___ Dataset excerpts ___

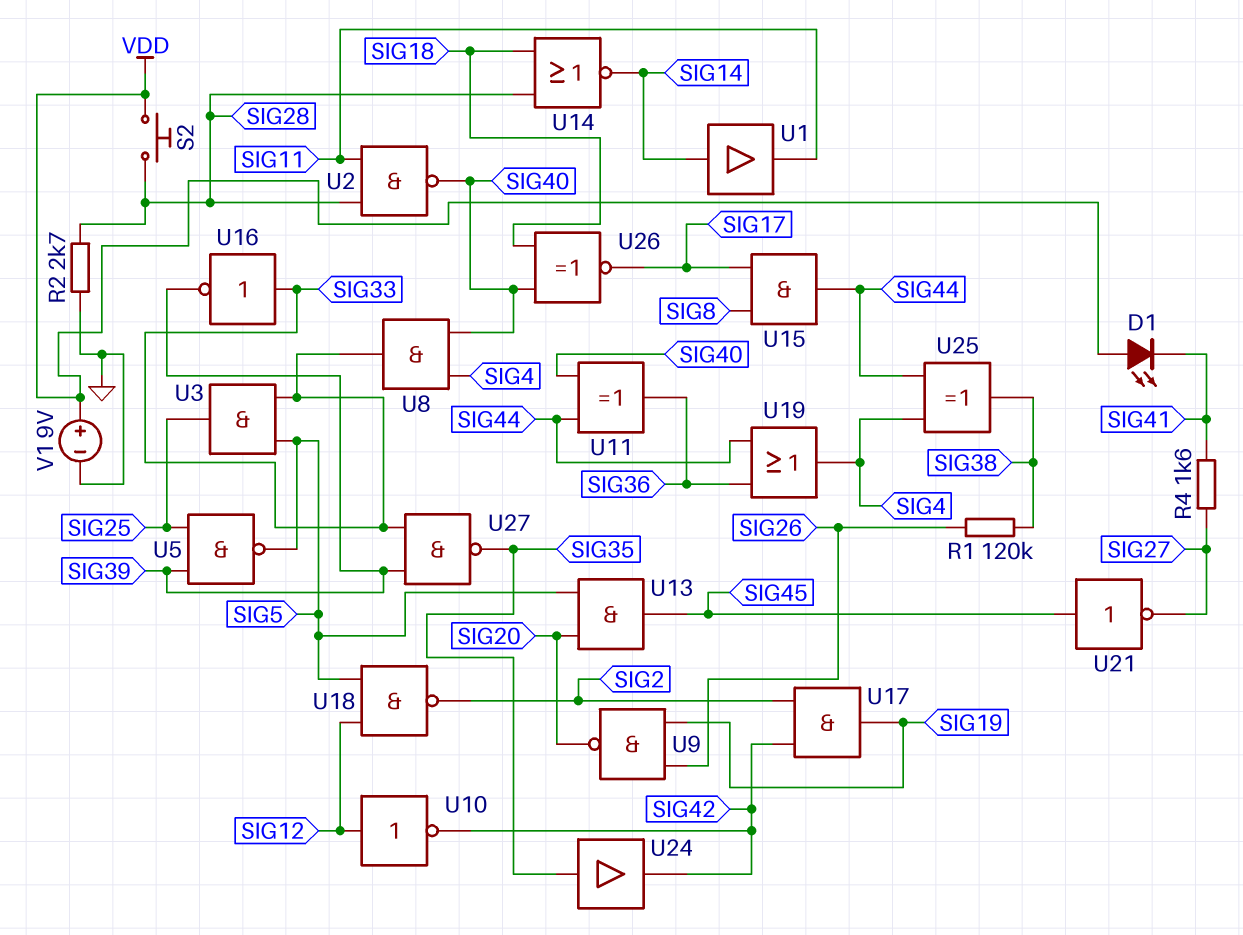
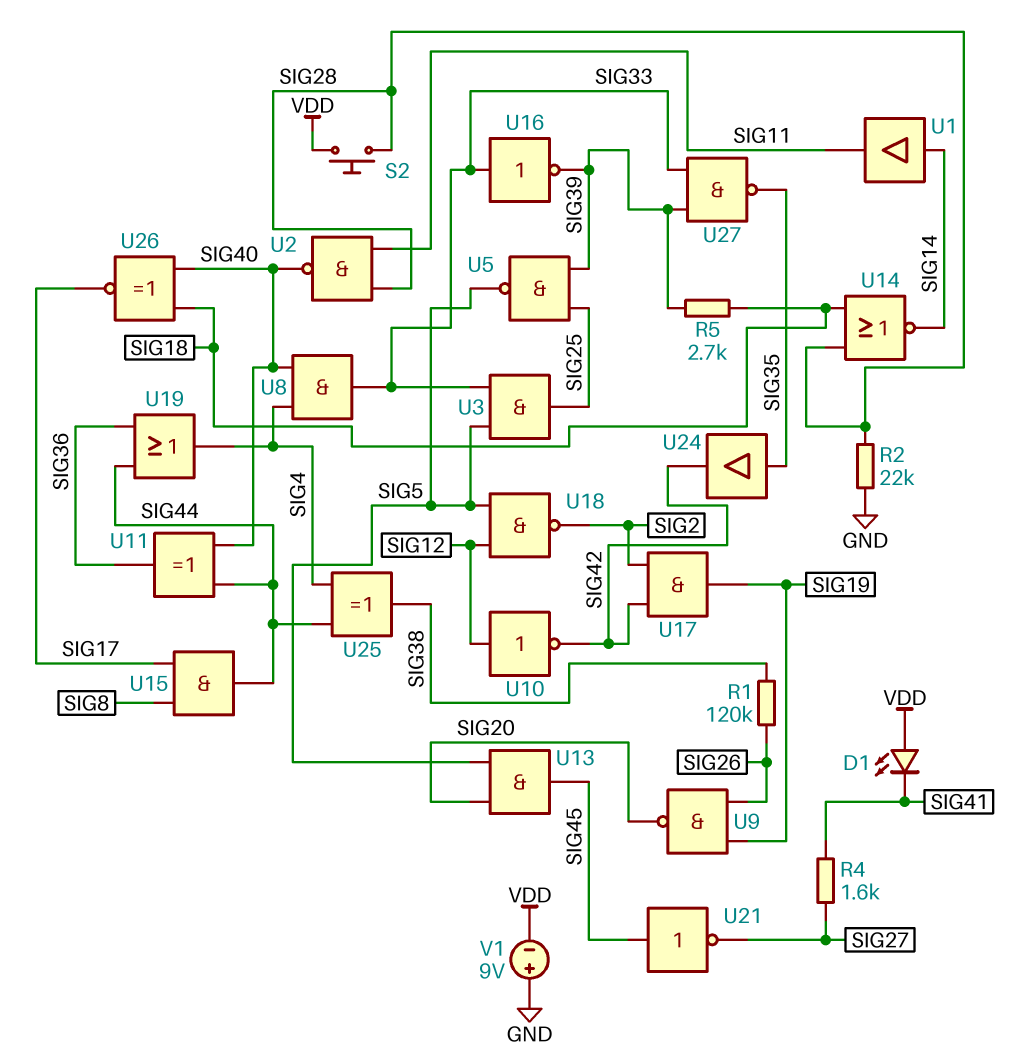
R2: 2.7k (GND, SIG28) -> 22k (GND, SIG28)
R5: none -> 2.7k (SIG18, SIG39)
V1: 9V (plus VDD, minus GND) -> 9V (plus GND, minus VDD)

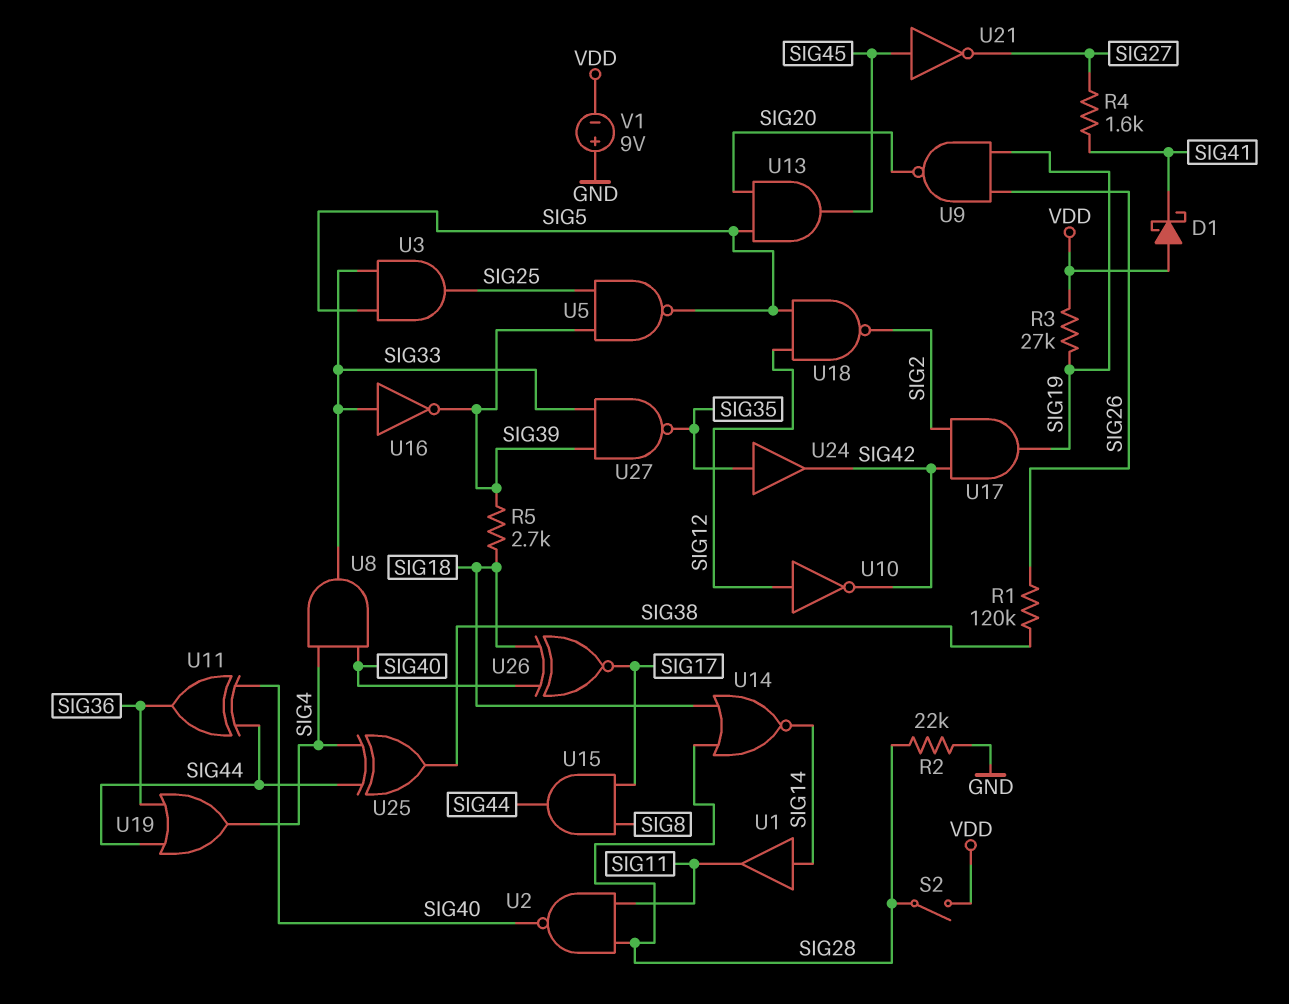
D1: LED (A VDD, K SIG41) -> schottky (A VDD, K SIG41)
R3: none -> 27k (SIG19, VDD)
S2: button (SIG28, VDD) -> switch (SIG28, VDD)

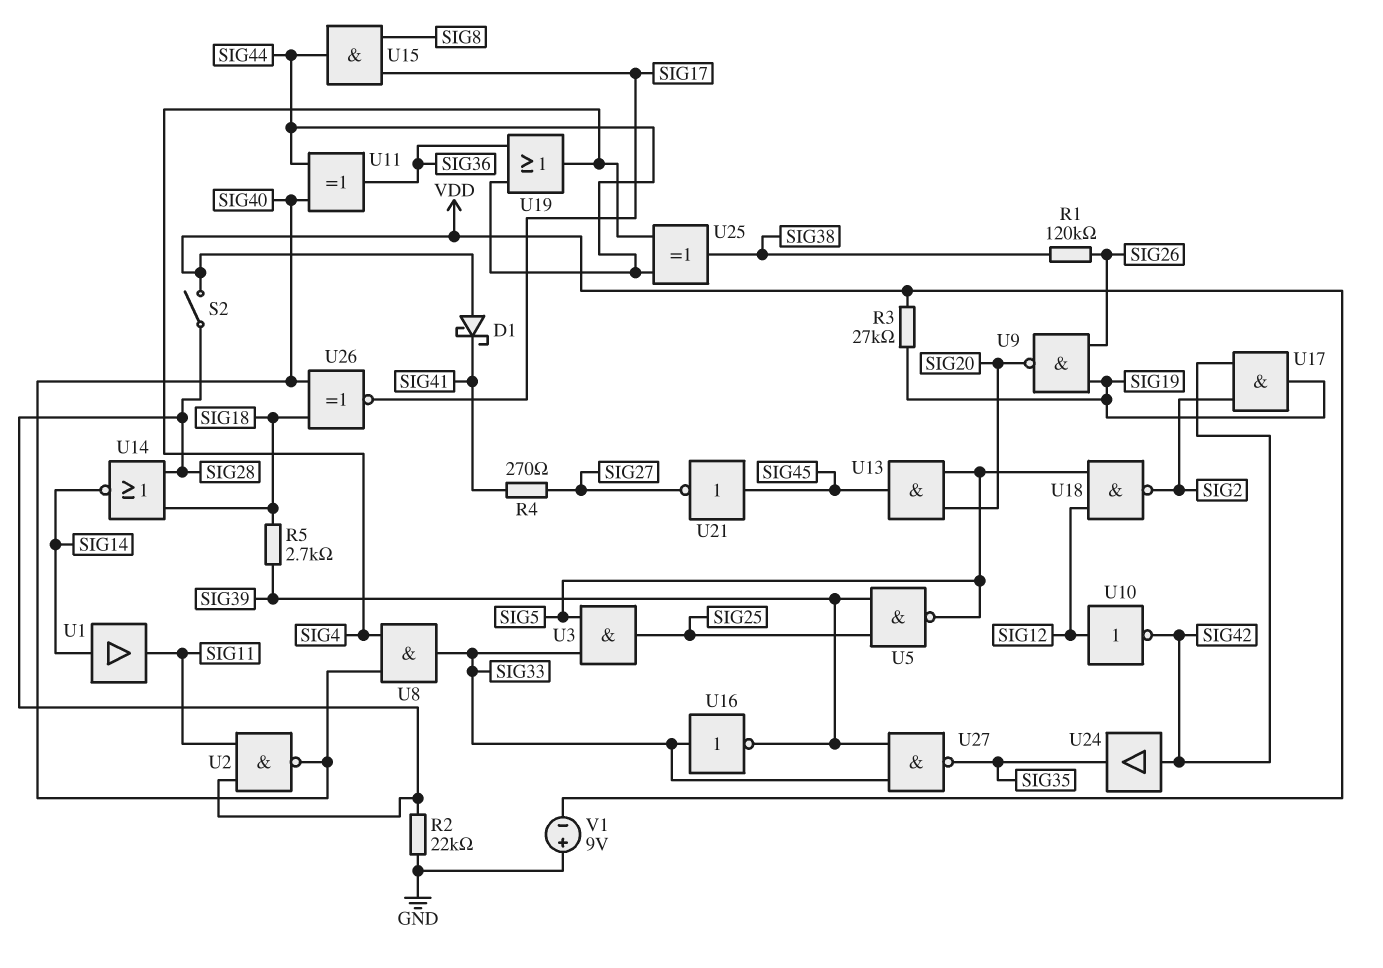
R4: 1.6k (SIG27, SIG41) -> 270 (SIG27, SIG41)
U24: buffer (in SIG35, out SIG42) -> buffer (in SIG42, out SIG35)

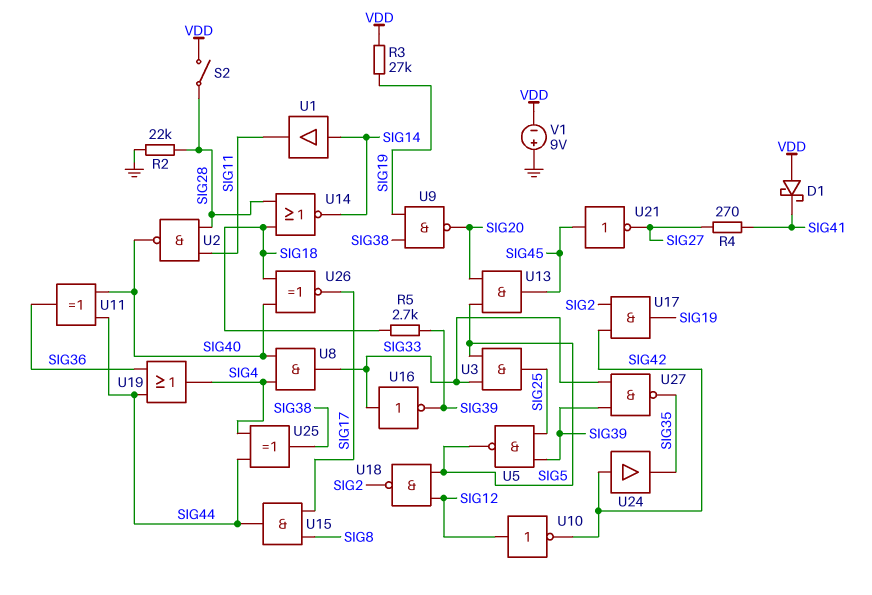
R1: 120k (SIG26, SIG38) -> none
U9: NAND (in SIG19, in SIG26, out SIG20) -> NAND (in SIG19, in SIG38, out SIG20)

___
___ Dataset excerpts ___

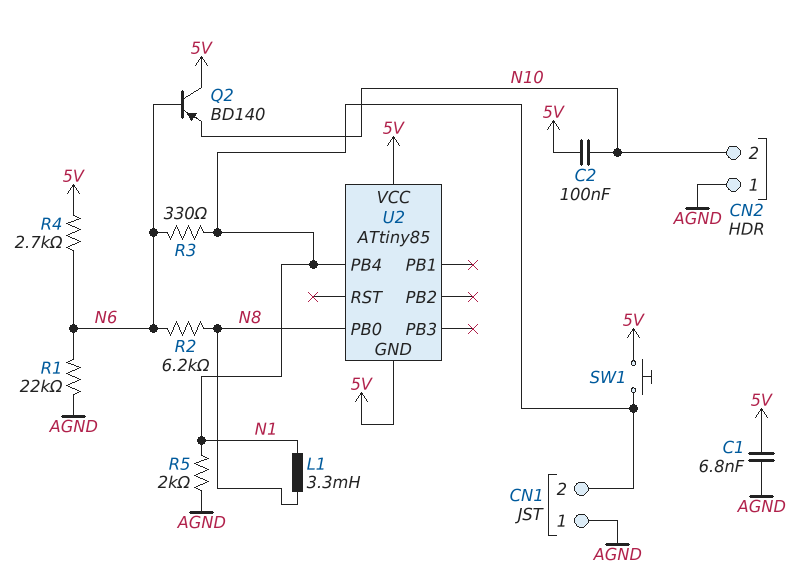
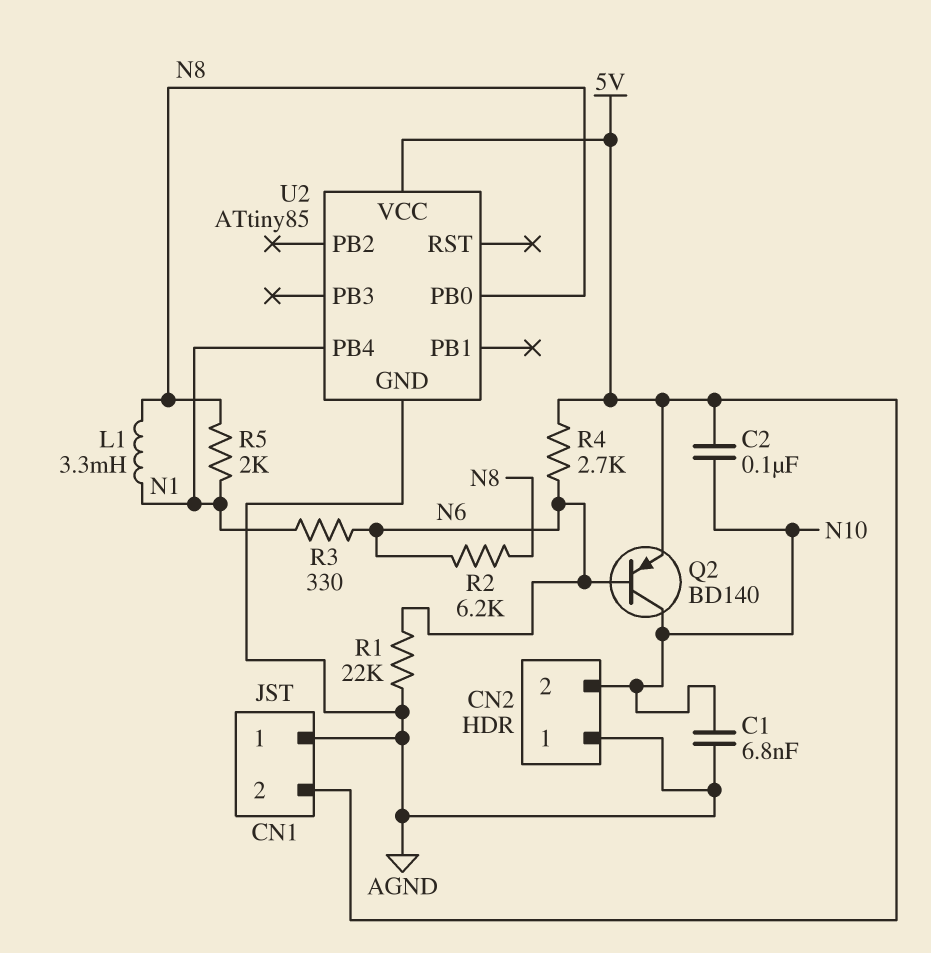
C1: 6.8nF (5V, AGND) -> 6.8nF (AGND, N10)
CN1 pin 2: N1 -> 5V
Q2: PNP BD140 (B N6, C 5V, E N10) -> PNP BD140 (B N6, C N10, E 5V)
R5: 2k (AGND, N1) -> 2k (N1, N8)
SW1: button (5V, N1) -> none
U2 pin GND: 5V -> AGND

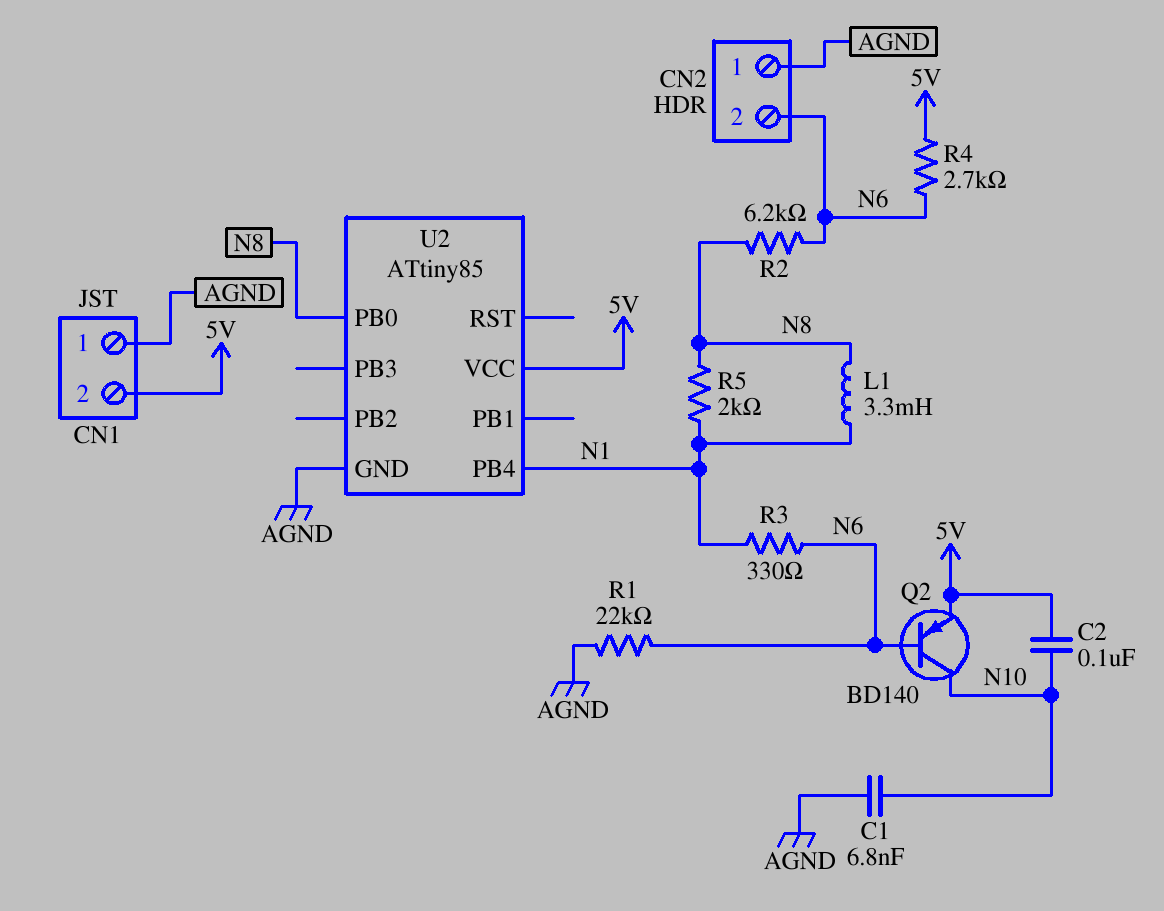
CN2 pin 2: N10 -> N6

___

Exercise brief:
Please repeat, exactly as written, the lines in the records above, starting with the one that has "R3: none -> 27k (SIG19, VDD)" and going on through the one that has "U9: NAND (in". Pictures are to be left out.

Problem solution:
R3: none -> 27k (SIG19, VDD)
S2: button (SIG28, VDD) -> switch (SIG28, VDD)

R4: 1.6k (SIG27, SIG41) -> 270 (SIG27, SIG41)
U24: buffer (in SIG35, out SIG42) -> buffer (in SIG42, out SIG35)

R1: 120k (SIG26, SIG38) -> none
U9: NAND (in SIG19, in SIG26, out SIG20) -> NAND (in SIG19, in SIG38, out SIG20)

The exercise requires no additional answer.